REQUEST =
Rewrite all the lines below, switching "wooden table at left" to "wooden desk at left" wherever it appears and leaving everything else unchanged. Leave the pictures out of your answer.

MATERIAL =
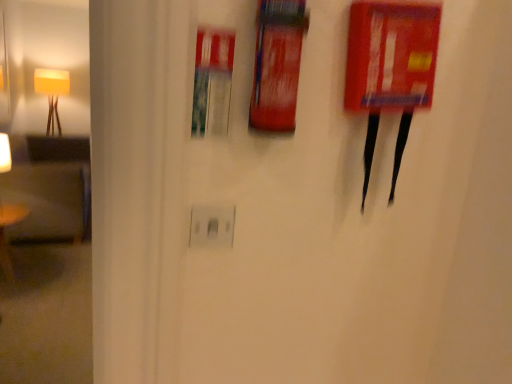
Describe the element at coordinates (52, 94) in the screenshot. The image size is (512, 384). I see `yellow fabric lampshade at left` at that location.

I want to click on wooden table at left, so click(x=5, y=235).

What do you see at coordinates (5, 235) in the screenshot? I see `wooden table at left` at bounding box center [5, 235].

In order to face wooden armchair at left, should I rotate leftwards or rightwards?

Rotate left and turn 25.746 degrees.

In order to click on red plastic fire extinguisher at upper right in this screenshot , I will do `click(390, 67)`.

Identify the location of yellow fabric lampshade at left. (52, 94).

From the image's perspective, is red plastic fire extinguisher at upper right on yellow fabric lampshade at left?

No.

This screenshot has width=512, height=384. What are the coordinates of `lamp on the left of red plastic fire extinguisher at upper right` in the screenshot? It's located at (52, 94).

From the image's perspective, which one is positioned lower, wooden table at left or yellow fabric lampshade at left?

wooden table at left appears lower in the image.

Could you tell me if wooden table at left is facing yellow fabric lampshade at left?

No, wooden table at left is not aimed at yellow fabric lampshade at left.

From the picture: Which object is thinner, wooden table at left or yellow fabric lampshade at left?

wooden table at left is thinner.

Considering the sizes of white plastic electric outlet at center and red plastic fire extinguisher at upper right in the image, is white plastic electric outlet at center wider or thinner than red plastic fire extinguisher at upper right?

white plastic electric outlet at center is thinner than red plastic fire extinguisher at upper right.

Is white plastic electric outlet at center positioned with its back to red plastic fire extinguisher at upper right?

white plastic electric outlet at center does not have its back to red plastic fire extinguisher at upper right.

Is point (227, 219) closer or farther from the camera than point (362, 208)?

Clearly, point (227, 219) is closer to the camera than point (362, 208).

What's the angular difference between white plastic electric outlet at center and red plastic fire extinguisher at upper right's facing directions?

0.122 degrees separate the facing orientations of white plastic electric outlet at center and red plastic fire extinguisher at upper right.

From a real-world perspective, does wooden table at left sit lower than red plastic fire extinguisher at upper right?

Indeed, from a real-world perspective, wooden table at left is positioned beneath red plastic fire extinguisher at upper right.

Is point (10, 275) in front of point (360, 109)?

No, it is not.

In the image, is wooden table at left positioned in front of or behind red plastic fire extinguisher at upper right?

Clearly, wooden table at left is behind red plastic fire extinguisher at upper right.

Which object is wider, white plastic electric outlet at center or yellow fabric lampshade at left?

Wider between the two is yellow fabric lampshade at left.

Is white plastic electric outlet at center looking in the opposite direction of yellow fabric lampshade at left?

Yes.

Can you confirm if white plastic electric outlet at center is taller than yellow fabric lampshade at left?

Incorrect, the height of white plastic electric outlet at center is not larger of that of yellow fabric lampshade at left.

Which of these two, white plastic electric outlet at center or yellow fabric lampshade at left, is bigger?

With larger size is yellow fabric lampshade at left.

Considering the relative positions of wooden armchair at left and wooden table at left in the image provided, is wooden armchair at left behind wooden table at left?

Yes, it is.

Is wooden armchair at left next to wooden table at left?

There is a gap between wooden armchair at left and wooden table at left.

At what (x,y) coordinates should I click in order to perform the action: click on armchair lying behind the wooden table at left. Please return your answer as a coordinate pair (x, y). Looking at the image, I should click on (50, 189).

From a real-world perspective, does wooden table at left stand above wooden armchair at left?

No, from a real-world perspective, wooden table at left is not over wooden armchair at left

Looking at this image, which of these two, wooden table at left or wooden armchair at left, stands taller?

With more height is wooden armchair at left.

Considering the sizes of objects wooden table at left and wooden armchair at left in the image provided, who is bigger, wooden table at left or wooden armchair at left?

wooden armchair at left.

From the image's perspective, is wooden table at left on top of wooden armchair at left?

No, from the image's perspective, wooden table at left is not above wooden armchair at left.

Find the location of `lamp located underneath the red plastic fire extinguisher at upper right (from a real-world perspective)`. lamp located underneath the red plastic fire extinguisher at upper right (from a real-world perspective) is located at coordinates (52, 94).

The image size is (512, 384). Find the location of `lamp located above the wooden table at left (from the image's perspective)`. lamp located above the wooden table at left (from the image's perspective) is located at coordinates (52, 94).

From the image, which object appears to be nearer to wooden armchair at left, white plastic electric outlet at center or red matte fire extinguisher at upper center?

Based on the image, white plastic electric outlet at center appears to be nearer to wooden armchair at left.

Based on their spatial positions, is wooden table at left or yellow fabric lampshade at left closer to red matte fire extinguisher at upper center?

wooden table at left is closer to red matte fire extinguisher at upper center.

Considering their positions, is white plastic electric outlet at center positioned further to red matte fire extinguisher at upper center than red plastic fire extinguisher at upper right?

white plastic electric outlet at center lies further to red matte fire extinguisher at upper center than the other object.

Estimate the real-world distances between objects in this image. Which object is closer to wooden table at left, wooden armchair at left or red plastic fire extinguisher at upper right?

wooden armchair at left is closer to wooden table at left.

Considering their positions, is wooden armchair at left positioned closer to red plastic fire extinguisher at upper right than white plastic electric outlet at center?

white plastic electric outlet at center.

Consider the image. Based on their spatial positions, is wooden table at left or red plastic fire extinguisher at upper right closer to yellow fabric lampshade at left?

wooden table at left is closer to yellow fabric lampshade at left.

Estimate the real-world distances between objects in this image. Which object is further from yellow fabric lampshade at left, red matte fire extinguisher at upper center or wooden table at left?

Based on the image, red matte fire extinguisher at upper center appears to be further to yellow fabric lampshade at left.

From the image, which object appears to be nearer to wooden table at left, wooden armchair at left or yellow fabric lampshade at left?

The object closer to wooden table at left is wooden armchair at left.

At what (x,y) coordinates should I click in order to perform the action: click on furniture between white plastic electric outlet at center and wooden armchair at left from front to back. Please return your answer as a coordinate pair (x, y). The image size is (512, 384). Looking at the image, I should click on (5, 235).

Identify the location of furniture between red plastic fire extinguisher at upper right and yellow fabric lampshade at left along the z-axis. The width and height of the screenshot is (512, 384). (5, 235).

Identify the location of extinguisher between white plastic electric outlet at center and red plastic fire extinguisher at upper right from left to right. (277, 64).

Find the location of a particular element. Image resolution: width=512 pixels, height=384 pixels. armchair between red matte fire extinguisher at upper center and yellow fabric lampshade at left in the front-back direction is located at coordinates (50, 189).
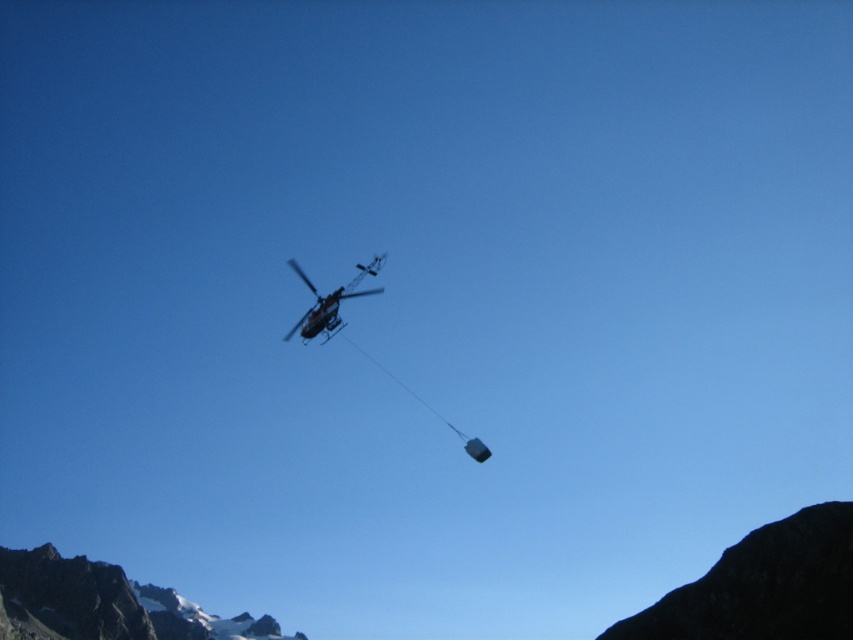
You are a pilot flying the metallic silver helicopter at center and need to land on the black rocky mountain at lower right. Can you safely land on the mountain? Explain why based on their sizes.

The black rocky mountain at lower right is shorter than the metallic silver helicopter at center. Since the mountain is shorter than the helicopter, there might not be enough space or a suitable landing area for the helicopter to land safely. The helicopter requires a landing zone that can accommodate its size and height, which the mountain may not provide.

You are a drone operator trying to capture a photo of the helicopter in the scene. The drone has a maximum flight range of 100 meters. You need to reach the point at coordinates point (807, 582) to get the best shot. Can your drone safely reach this point?

The distance of point (807, 582) from camera is 118.62 meters, which exceeds the drone maximum flight range of 100 meters. Therefore the drone cannot safely reach this point.

Based on the photo, you are a drone operator planning to fly a drone from the helicopter to the black rocky mountain at lower right. The point at coordinates (763,586) is on the black rocky mountain at lower right. Is this point on the mountain within the drone camera view from the helicopter?

The point at coordinates (763,586) is on the black rocky mountain at lower right, so yes, the drone camera can view this point from the helicopter as it is positioned on the mountain.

TASK RESPONSE =
Describe the element at coordinates (52, 94) in the screenshot. The image size is (512, 384). I see `yellow fabric lampshade at left` at that location.

I want to click on wooden desk at left, so click(x=5, y=235).

What do you see at coordinates (5, 235) in the screenshot? I see `wooden desk at left` at bounding box center [5, 235].

In order to face wooden armchair at left, should I rotate leftwards or rightwards?

Rotate left and turn 25.746 degrees.

In order to click on red plastic fire extinguisher at upper right in this screenshot , I will do `click(390, 67)`.

Identify the location of yellow fabric lampshade at left. (52, 94).

From the image's perspective, is red plastic fire extinguisher at upper right on yellow fabric lampshade at left?

No.

This screenshot has width=512, height=384. What are the coordinates of `lamp on the left of red plastic fire extinguisher at upper right` in the screenshot? It's located at (52, 94).

From the image's perspective, which one is positioned lower, wooden desk at left or yellow fabric lampshade at left?

wooden desk at left appears lower in the image.

Could you tell me if wooden desk at left is facing yellow fabric lampshade at left?

No, wooden desk at left is not aimed at yellow fabric lampshade at left.

From the picture: Which object is thinner, wooden desk at left or yellow fabric lampshade at left?

wooden desk at left is thinner.

Considering the sizes of white plastic electric outlet at center and red plastic fire extinguisher at upper right in the image, is white plastic electric outlet at center wider or thinner than red plastic fire extinguisher at upper right?

white plastic electric outlet at center is thinner than red plastic fire extinguisher at upper right.

Is white plastic electric outlet at center positioned with its back to red plastic fire extinguisher at upper right?

white plastic electric outlet at center does not have its back to red plastic fire extinguisher at upper right.

Is point (227, 219) closer or farther from the camera than point (362, 208)?

Clearly, point (227, 219) is closer to the camera than point (362, 208).

What's the angular difference between white plastic electric outlet at center and red plastic fire extinguisher at upper right's facing directions?

0.122 degrees separate the facing orientations of white plastic electric outlet at center and red plastic fire extinguisher at upper right.

From a real-world perspective, does wooden desk at left sit lower than red plastic fire extinguisher at upper right?

Indeed, from a real-world perspective, wooden desk at left is positioned beneath red plastic fire extinguisher at upper right.

Is point (10, 275) in front of point (360, 109)?

No, it is not.

In the image, is wooden desk at left positioned in front of or behind red plastic fire extinguisher at upper right?

Clearly, wooden desk at left is behind red plastic fire extinguisher at upper right.

Which object is wider, white plastic electric outlet at center or yellow fabric lampshade at left?

Wider between the two is yellow fabric lampshade at left.

Is white plastic electric outlet at center looking in the opposite direction of yellow fabric lampshade at left?

Yes.

Can you confirm if white plastic electric outlet at center is taller than yellow fabric lampshade at left?

Incorrect, the height of white plastic electric outlet at center is not larger of that of yellow fabric lampshade at left.

Which of these two, white plastic electric outlet at center or yellow fabric lampshade at left, is bigger?

With larger size is yellow fabric lampshade at left.

Considering the relative positions of wooden armchair at left and wooden desk at left in the image provided, is wooden armchair at left behind wooden desk at left?

Yes, it is.

Is wooden armchair at left next to wooden desk at left?

There is a gap between wooden armchair at left and wooden desk at left.

At what (x,y) coordinates should I click in order to perform the action: click on armchair lying behind the wooden desk at left. Please return your answer as a coordinate pair (x, y). Looking at the image, I should click on (50, 189).

From a real-world perspective, does wooden desk at left stand above wooden armchair at left?

No, from a real-world perspective, wooden desk at left is not over wooden armchair at left

Looking at this image, which of these two, wooden desk at left or wooden armchair at left, stands taller?

With more height is wooden armchair at left.

Considering the sizes of objects wooden desk at left and wooden armchair at left in the image provided, who is bigger, wooden desk at left or wooden armchair at left?

wooden armchair at left.

From the image's perspective, is wooden desk at left on top of wooden armchair at left?

No, from the image's perspective, wooden desk at left is not above wooden armchair at left.

Find the location of `lamp located underneath the red plastic fire extinguisher at upper right (from a real-world perspective)`. lamp located underneath the red plastic fire extinguisher at upper right (from a real-world perspective) is located at coordinates (52, 94).

The image size is (512, 384). Find the location of `lamp located above the wooden desk at left (from the image's perspective)`. lamp located above the wooden desk at left (from the image's perspective) is located at coordinates (52, 94).

From the image, which object appears to be nearer to wooden armchair at left, white plastic electric outlet at center or red matte fire extinguisher at upper center?

Based on the image, white plastic electric outlet at center appears to be nearer to wooden armchair at left.

Based on their spatial positions, is wooden desk at left or yellow fabric lampshade at left closer to red matte fire extinguisher at upper center?

wooden desk at left is closer to red matte fire extinguisher at upper center.

Considering their positions, is white plastic electric outlet at center positioned further to red matte fire extinguisher at upper center than red plastic fire extinguisher at upper right?

white plastic electric outlet at center lies further to red matte fire extinguisher at upper center than the other object.

Estimate the real-world distances between objects in this image. Which object is closer to wooden desk at left, wooden armchair at left or red plastic fire extinguisher at upper right?

wooden armchair at left is closer to wooden desk at left.

Considering their positions, is wooden armchair at left positioned closer to red plastic fire extinguisher at upper right than white plastic electric outlet at center?

white plastic electric outlet at center.

Consider the image. Based on their spatial positions, is wooden desk at left or red plastic fire extinguisher at upper right closer to yellow fabric lampshade at left?

wooden desk at left is closer to yellow fabric lampshade at left.

Estimate the real-world distances between objects in this image. Which object is further from yellow fabric lampshade at left, red matte fire extinguisher at upper center or wooden desk at left?

Based on the image, red matte fire extinguisher at upper center appears to be further to yellow fabric lampshade at left.

From the image, which object appears to be nearer to wooden desk at left, wooden armchair at left or yellow fabric lampshade at left?

The object closer to wooden desk at left is wooden armchair at left.

At what (x,y) coordinates should I click in order to perform the action: click on furniture between white plastic electric outlet at center and wooden armchair at left from front to back. Please return your answer as a coordinate pair (x, y). The image size is (512, 384). Looking at the image, I should click on (5, 235).

Identify the location of furniture between red plastic fire extinguisher at upper right and yellow fabric lampshade at left along the z-axis. The width and height of the screenshot is (512, 384). (5, 235).

Identify the location of extinguisher between white plastic electric outlet at center and red plastic fire extinguisher at upper right from left to right. (277, 64).

Find the location of a particular element. Image resolution: width=512 pixels, height=384 pixels. armchair between red matte fire extinguisher at upper center and yellow fabric lampshade at left in the front-back direction is located at coordinates (50, 189).
You are a pilot flying the metallic silver helicopter at center and need to land on the black rocky mountain at lower right. Can you safely land on the mountain? Explain why based on their sizes.

The black rocky mountain at lower right is shorter than the metallic silver helicopter at center. Since the mountain is shorter than the helicopter, there might not be enough space or a suitable landing area for the helicopter to land safely. The helicopter requires a landing zone that can accommodate its size and height, which the mountain may not provide.

You are a drone operator trying to capture a photo of the helicopter in the scene. The drone has a maximum flight range of 100 meters. You need to reach the point at coordinates point (807, 582) to get the best shot. Can your drone safely reach this point?

The distance of point (807, 582) from camera is 118.62 meters, which exceeds the drone maximum flight range of 100 meters. Therefore the drone cannot safely reach this point.

Based on the photo, you are a drone operator planning to fly a drone from the helicopter to the black rocky mountain at lower right. The point at coordinates (763,586) is on the black rocky mountain at lower right. Is this point on the mountain within the drone camera view from the helicopter?

The point at coordinates (763,586) is on the black rocky mountain at lower right, so yes, the drone camera can view this point from the helicopter as it is positioned on the mountain.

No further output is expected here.